*** Data records

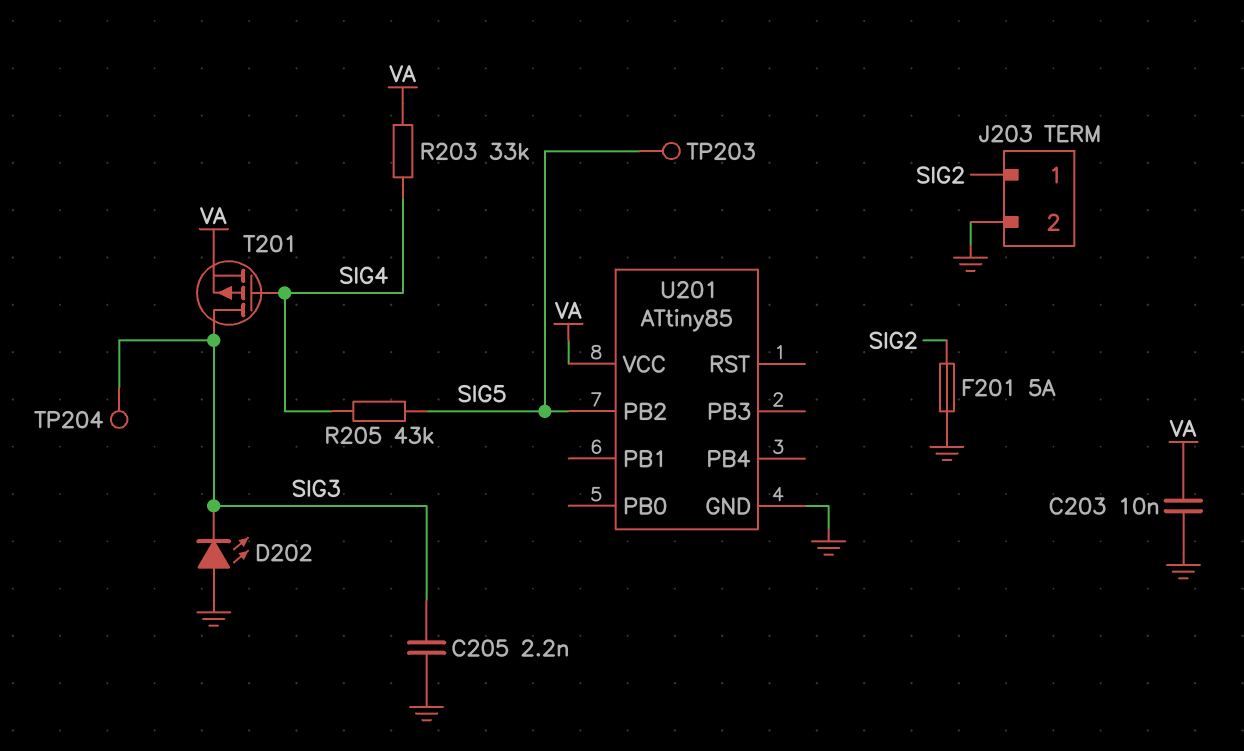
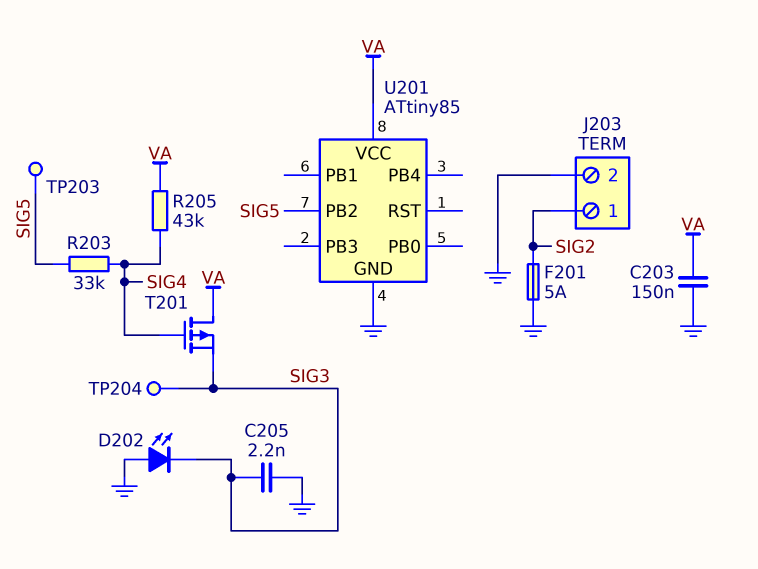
C203: 10nF (GND, VA) -> 150nF (GND, VA)
R203: 33k (SIG4, VA) -> 33k (SIG4, SIG5)
R205: 43k (SIG4, SIG5) -> 43k (SIG4, VA)
T201: PMOS (G SIG4, D SIG3, S VA) -> PMOS (G SIG4, D VA, S SIG3)

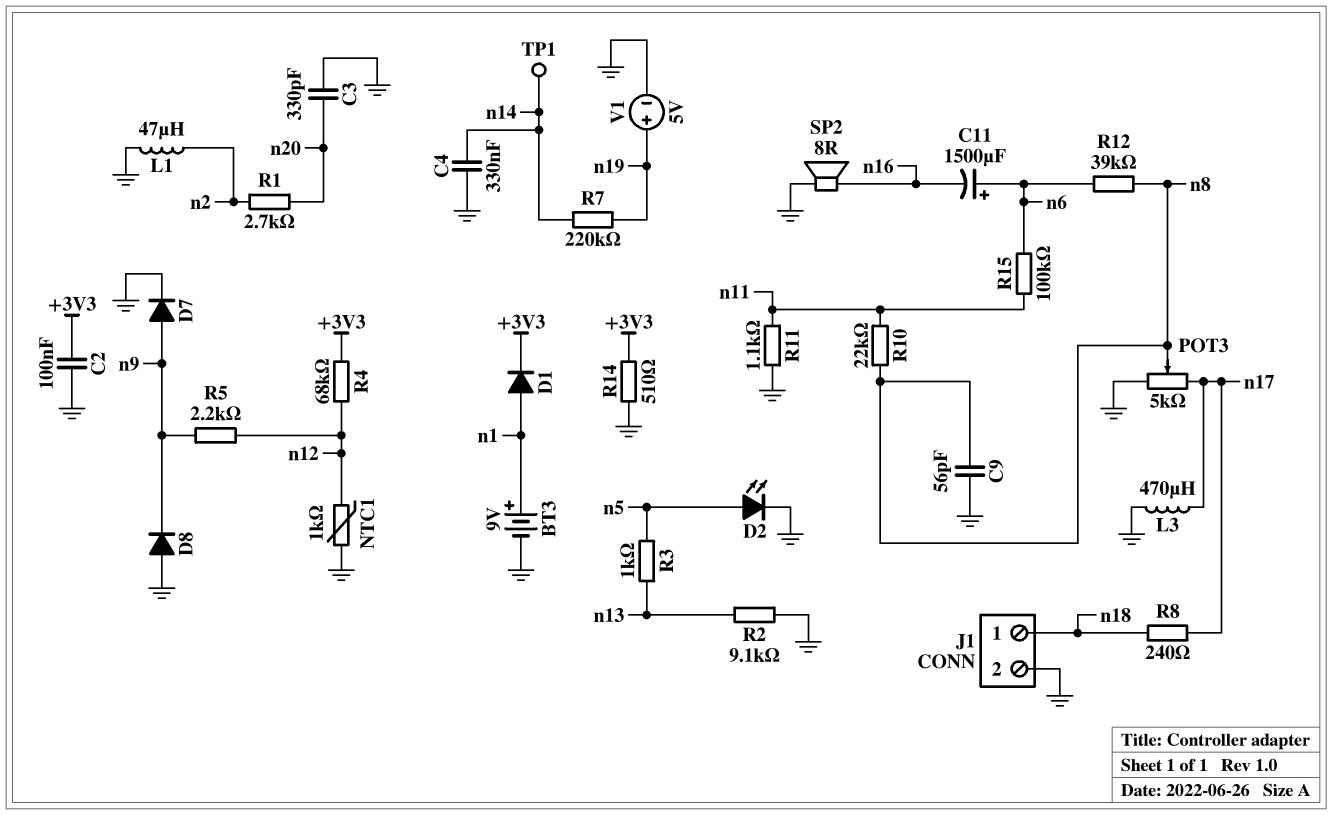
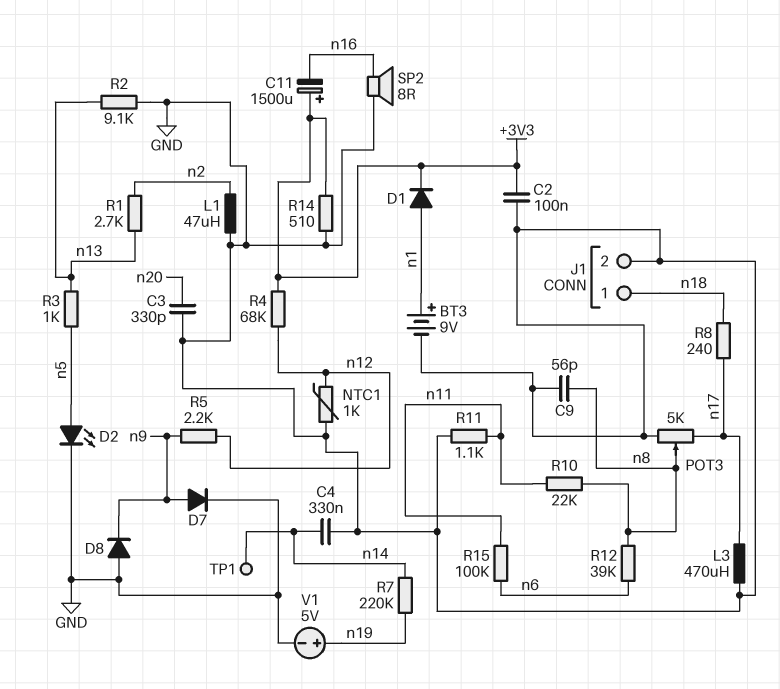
C11: 1500uF (plus n6, minus n16) -> 1500uF (plus +3V3, minus n16)
R1: 2.7k (n2, n20) -> 2.7k (n2, n13)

******

■ **Exercise objective**
Restate the data above word for word, omitting every picture.

■ **Result for this exercise**
C203: 10nF (GND, VA) -> 150nF (GND, VA)
R203: 33k (SIG4, VA) -> 33k (SIG4, SIG5)
R205: 43k (SIG4, SIG5) -> 43k (SIG4, VA)
T201: PMOS (G SIG4, D SIG3, S VA) -> PMOS (G SIG4, D VA, S SIG3)

C11: 1500uF (plus n6, minus n16) -> 1500uF (plus +3V3, minus n16)
R1: 2.7k (n2, n20) -> 2.7k (n2, n13)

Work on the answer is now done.